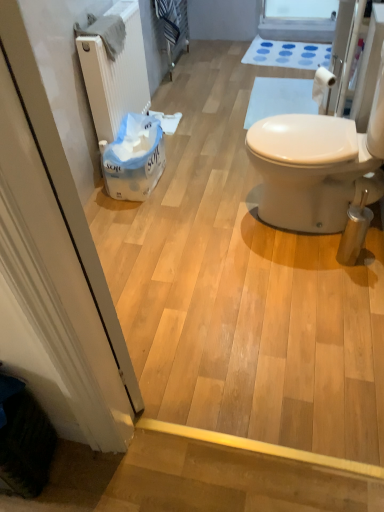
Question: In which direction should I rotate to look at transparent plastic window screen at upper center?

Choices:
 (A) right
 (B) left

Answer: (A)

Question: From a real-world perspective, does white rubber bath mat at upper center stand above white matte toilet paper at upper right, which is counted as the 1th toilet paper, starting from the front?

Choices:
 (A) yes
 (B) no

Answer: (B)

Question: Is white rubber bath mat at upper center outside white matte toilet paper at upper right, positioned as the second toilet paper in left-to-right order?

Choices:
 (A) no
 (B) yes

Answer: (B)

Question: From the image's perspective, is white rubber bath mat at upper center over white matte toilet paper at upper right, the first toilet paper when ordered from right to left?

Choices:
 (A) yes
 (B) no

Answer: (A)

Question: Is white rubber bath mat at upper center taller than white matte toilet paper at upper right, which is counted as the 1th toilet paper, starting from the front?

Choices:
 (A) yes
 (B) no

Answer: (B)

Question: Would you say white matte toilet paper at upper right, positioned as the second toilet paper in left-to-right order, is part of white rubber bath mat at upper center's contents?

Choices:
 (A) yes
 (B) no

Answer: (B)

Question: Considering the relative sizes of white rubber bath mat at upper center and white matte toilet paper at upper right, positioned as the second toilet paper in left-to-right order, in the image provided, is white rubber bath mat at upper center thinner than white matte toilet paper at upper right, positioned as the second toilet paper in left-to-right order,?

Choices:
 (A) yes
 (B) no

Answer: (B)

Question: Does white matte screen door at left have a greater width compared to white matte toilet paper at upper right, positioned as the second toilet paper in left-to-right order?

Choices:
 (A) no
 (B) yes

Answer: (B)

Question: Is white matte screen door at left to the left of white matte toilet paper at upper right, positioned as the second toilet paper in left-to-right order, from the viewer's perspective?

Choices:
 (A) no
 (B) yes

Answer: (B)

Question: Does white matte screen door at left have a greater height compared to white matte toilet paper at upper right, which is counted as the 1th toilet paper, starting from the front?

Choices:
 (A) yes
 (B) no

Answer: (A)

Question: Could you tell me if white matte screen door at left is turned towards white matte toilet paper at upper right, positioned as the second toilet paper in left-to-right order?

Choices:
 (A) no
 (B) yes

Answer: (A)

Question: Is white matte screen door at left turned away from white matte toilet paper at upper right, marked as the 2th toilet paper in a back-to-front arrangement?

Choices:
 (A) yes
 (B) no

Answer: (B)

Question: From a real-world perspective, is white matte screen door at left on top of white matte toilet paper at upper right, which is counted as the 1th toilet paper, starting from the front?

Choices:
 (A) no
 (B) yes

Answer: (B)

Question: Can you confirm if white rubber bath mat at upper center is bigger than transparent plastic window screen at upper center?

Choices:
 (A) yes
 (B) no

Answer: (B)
——————————
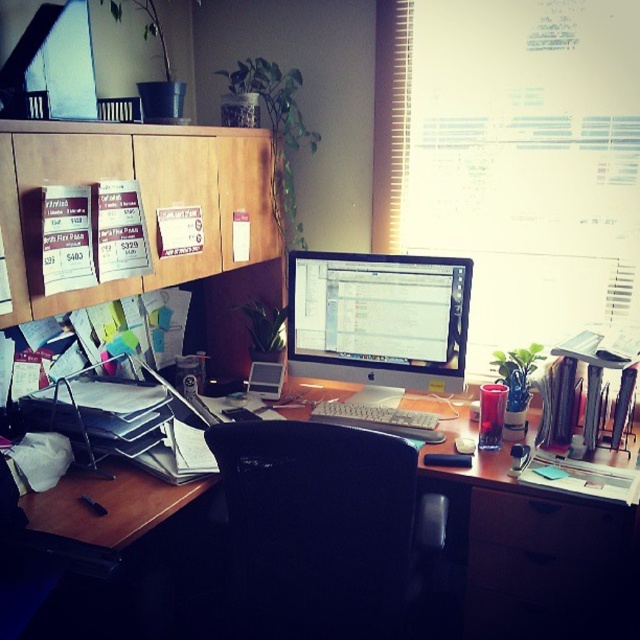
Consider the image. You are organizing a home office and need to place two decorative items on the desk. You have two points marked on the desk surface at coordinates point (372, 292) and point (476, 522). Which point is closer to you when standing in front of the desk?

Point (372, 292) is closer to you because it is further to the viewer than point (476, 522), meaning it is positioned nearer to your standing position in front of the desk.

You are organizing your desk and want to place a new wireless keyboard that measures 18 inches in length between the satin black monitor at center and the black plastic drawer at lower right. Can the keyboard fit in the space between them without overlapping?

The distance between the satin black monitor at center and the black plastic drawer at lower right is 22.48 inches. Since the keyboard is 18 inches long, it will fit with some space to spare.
——————————
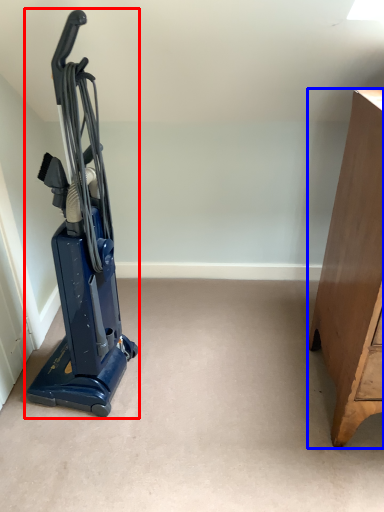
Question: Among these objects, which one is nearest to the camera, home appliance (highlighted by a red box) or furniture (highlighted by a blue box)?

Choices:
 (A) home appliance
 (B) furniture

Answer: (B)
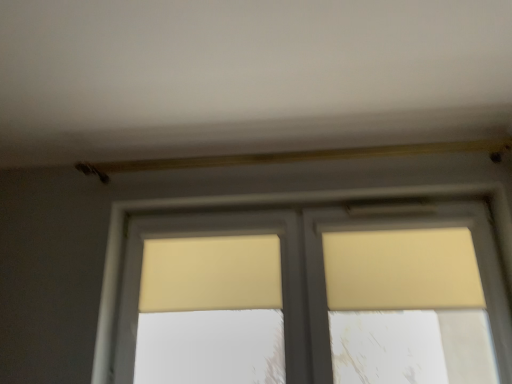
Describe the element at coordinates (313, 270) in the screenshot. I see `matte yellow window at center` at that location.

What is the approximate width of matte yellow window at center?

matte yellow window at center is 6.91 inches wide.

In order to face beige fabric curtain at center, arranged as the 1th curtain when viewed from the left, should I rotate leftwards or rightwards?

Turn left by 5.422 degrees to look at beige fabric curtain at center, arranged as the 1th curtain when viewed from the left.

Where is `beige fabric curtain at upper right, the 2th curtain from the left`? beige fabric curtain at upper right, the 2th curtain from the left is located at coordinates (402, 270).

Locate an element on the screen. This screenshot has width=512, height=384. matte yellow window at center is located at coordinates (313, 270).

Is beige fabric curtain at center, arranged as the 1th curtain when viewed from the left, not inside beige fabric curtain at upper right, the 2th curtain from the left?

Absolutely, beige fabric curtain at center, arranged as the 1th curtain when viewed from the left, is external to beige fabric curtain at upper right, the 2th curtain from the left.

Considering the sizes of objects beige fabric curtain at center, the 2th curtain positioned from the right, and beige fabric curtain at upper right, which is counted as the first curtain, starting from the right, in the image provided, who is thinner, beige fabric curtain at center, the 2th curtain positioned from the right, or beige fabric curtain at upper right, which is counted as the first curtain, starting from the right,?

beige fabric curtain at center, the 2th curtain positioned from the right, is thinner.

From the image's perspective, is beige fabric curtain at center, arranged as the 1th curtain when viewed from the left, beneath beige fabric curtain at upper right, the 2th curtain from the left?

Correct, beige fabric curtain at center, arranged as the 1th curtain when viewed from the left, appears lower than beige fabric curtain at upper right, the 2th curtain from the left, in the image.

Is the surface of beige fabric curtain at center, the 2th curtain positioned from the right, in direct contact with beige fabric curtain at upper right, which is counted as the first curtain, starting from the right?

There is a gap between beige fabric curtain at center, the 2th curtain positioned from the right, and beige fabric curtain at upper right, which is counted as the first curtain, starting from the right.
——————————
#### Your goal:
Reproduce the lines between the one containing "Question: Among these" and the one containing "matte yellow window at center is 6.91", inclusive, word for word. Leave the pictures out of your reply.

#### Task output:
Question: Among these objects, which one is nearest to the camera, home appliance (highlighted by a red box) or furniture (highlighted by a blue box)?

Choices:
 (A) home appliance
 (B) furniture

Answer: (B)
Describe the element at coordinates (313, 270) in the screenshot. I see `matte yellow window at center` at that location.

What is the approximate width of matte yellow window at center?

matte yellow window at center is 6.91 inches wide.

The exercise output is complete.